**MATERIAL FOR THE TASK**
★ ★ ★ ★ ★

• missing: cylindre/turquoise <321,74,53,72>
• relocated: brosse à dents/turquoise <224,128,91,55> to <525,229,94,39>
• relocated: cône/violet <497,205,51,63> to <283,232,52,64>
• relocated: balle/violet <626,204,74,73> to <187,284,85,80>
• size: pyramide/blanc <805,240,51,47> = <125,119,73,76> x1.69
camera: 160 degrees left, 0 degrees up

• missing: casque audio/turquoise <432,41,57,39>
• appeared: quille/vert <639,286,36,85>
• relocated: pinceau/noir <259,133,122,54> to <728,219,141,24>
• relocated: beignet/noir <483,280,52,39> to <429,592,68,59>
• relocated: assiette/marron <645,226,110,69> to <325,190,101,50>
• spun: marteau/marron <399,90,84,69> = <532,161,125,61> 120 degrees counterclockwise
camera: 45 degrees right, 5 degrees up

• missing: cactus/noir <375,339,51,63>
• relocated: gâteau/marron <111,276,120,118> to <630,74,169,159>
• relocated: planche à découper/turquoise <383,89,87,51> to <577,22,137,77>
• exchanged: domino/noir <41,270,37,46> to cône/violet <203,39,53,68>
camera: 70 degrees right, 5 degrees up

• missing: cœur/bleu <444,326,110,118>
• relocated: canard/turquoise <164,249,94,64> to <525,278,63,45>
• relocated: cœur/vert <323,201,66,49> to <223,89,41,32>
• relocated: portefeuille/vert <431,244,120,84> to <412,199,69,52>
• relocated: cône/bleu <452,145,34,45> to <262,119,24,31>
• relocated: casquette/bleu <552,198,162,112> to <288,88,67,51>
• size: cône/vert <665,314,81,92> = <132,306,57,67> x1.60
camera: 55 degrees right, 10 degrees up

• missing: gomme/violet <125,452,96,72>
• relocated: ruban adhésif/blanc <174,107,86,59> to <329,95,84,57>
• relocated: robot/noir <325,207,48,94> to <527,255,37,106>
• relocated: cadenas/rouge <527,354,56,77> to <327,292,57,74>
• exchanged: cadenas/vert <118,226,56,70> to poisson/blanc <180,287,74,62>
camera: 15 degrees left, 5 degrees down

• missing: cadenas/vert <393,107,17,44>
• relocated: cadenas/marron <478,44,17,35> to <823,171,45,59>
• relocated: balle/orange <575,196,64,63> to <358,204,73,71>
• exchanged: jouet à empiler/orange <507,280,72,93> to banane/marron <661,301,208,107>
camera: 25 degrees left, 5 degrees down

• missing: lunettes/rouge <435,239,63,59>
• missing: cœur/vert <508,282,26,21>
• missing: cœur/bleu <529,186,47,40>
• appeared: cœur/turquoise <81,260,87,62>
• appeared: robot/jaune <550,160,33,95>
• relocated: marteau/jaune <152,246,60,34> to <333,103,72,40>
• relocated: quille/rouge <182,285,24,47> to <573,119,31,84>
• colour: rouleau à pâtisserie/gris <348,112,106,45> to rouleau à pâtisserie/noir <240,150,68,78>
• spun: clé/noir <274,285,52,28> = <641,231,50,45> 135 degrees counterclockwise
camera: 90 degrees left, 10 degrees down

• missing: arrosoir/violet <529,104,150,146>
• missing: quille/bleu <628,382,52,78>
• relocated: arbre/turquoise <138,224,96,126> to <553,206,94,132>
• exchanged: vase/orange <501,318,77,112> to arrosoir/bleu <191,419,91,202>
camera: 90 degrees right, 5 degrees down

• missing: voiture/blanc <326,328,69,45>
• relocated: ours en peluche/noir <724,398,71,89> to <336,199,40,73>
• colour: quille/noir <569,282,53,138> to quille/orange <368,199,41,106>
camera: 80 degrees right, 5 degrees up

★ ★ ★ ★ ★

**ASSIGNMENT**
Could you write out exactly the lines above, starting at the first one and ending with the line that has "<805,240,51,47> = <125,119,73,76> x1.69"?

**REPLY TO THE TASK**
• missing: cylindre/turquoise <321,74,53,72>
• relocated: brosse à dents/turquoise <224,128,91,55> to <525,229,94,39>
• relocated: cône/violet <497,205,51,63> to <283,232,52,64>
• relocated: balle/violet <626,204,74,73> to <187,284,85,80>
• size: pyramide/blanc <805,240,51,47> = <125,119,73,76> x1.69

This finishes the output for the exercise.